## WHAT THE TASK REQUIRES
Give back every line of the data, transcribed exactly.

#### DATA TO PROCESS ####

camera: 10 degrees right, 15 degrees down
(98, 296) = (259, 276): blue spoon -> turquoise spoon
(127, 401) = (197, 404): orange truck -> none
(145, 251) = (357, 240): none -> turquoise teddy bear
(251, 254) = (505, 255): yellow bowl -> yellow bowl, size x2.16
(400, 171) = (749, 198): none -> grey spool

####

## ANSWER SECTION
camera: 10 degrees right, 15 degrees down
(98, 296) = (259, 276): blue spoon -> turquoise spoon
(127, 401) = (197, 404): orange truck -> none
(145, 251) = (357, 240): none -> turquoise teddy bear
(251, 254) = (505, 255): yellow bowl -> yellow bowl, size x2.16
(400, 171) = (749, 198): none -> grey spool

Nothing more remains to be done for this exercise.